▸ **SOURCE MATERIAL**:
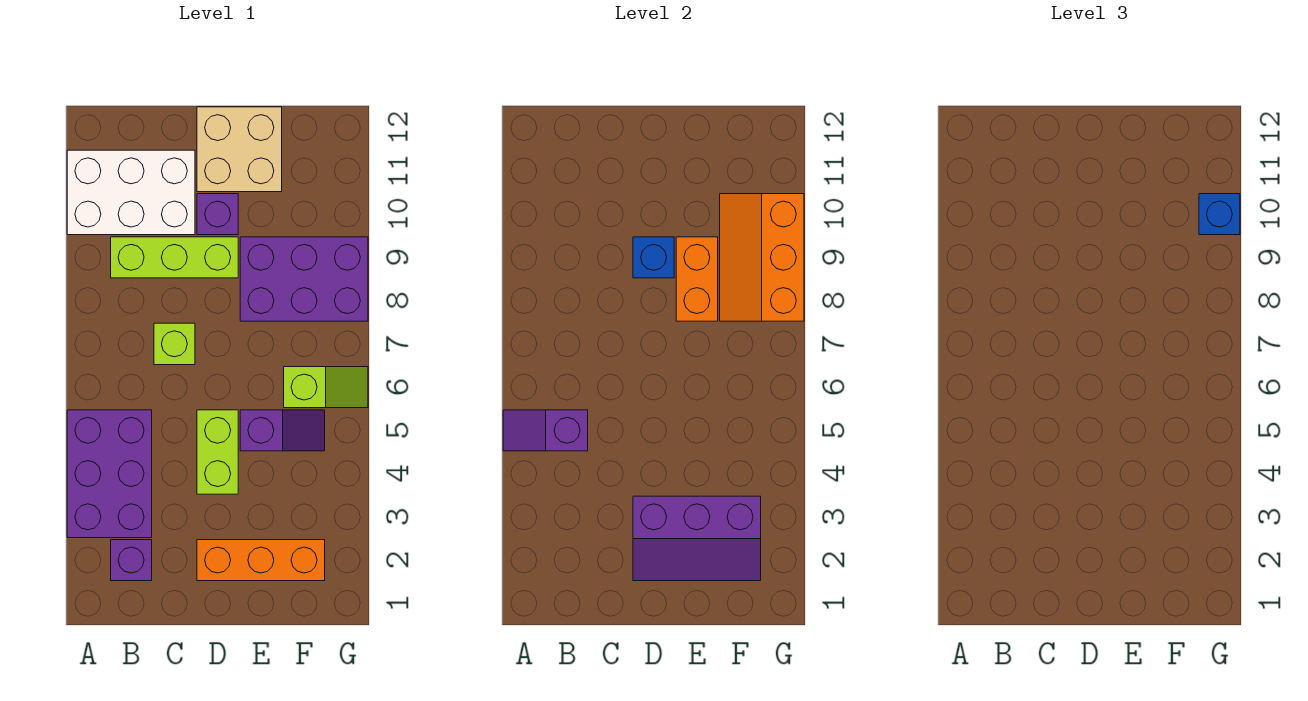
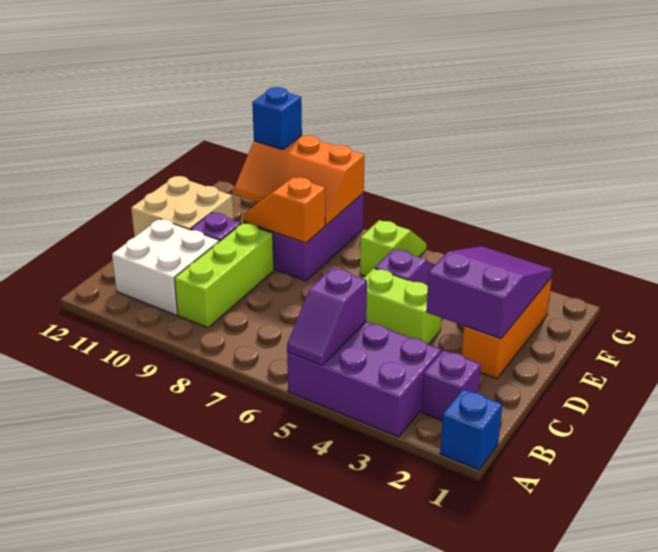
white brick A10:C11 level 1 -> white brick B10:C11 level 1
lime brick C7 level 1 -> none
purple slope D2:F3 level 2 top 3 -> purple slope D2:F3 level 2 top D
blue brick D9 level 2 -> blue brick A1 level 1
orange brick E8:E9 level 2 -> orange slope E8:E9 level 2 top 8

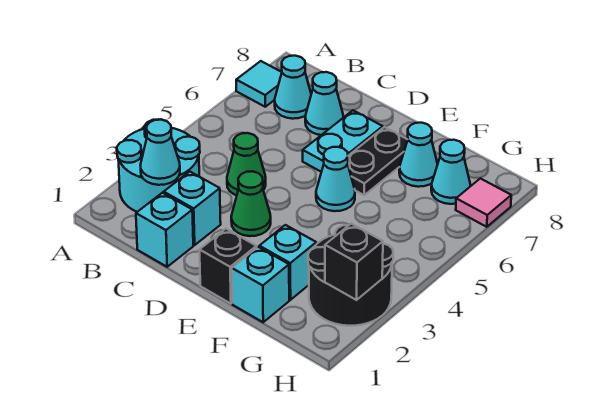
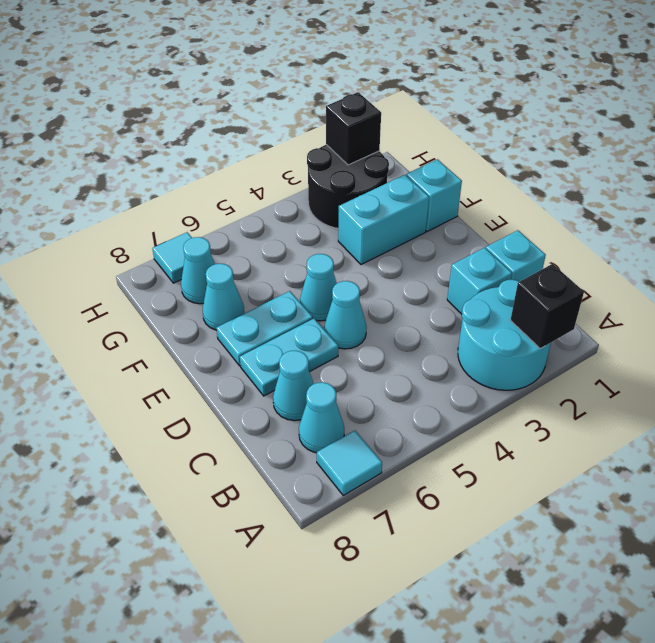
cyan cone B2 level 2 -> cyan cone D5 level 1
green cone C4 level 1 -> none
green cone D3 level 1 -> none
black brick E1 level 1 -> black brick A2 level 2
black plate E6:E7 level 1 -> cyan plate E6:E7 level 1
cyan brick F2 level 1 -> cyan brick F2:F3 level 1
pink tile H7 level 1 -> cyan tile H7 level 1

▸ **YOUR OBJECTIVE**: Your job is to return all lines above that hold the word "slope".

▸ **ANSWER SECTION**:
purple slope D2:F3 level 2 top 3 -> purple slope D2:F3 level 2 top D
orange brick E8:E9 level 2 -> orange slope E8:E9 level 2 top 8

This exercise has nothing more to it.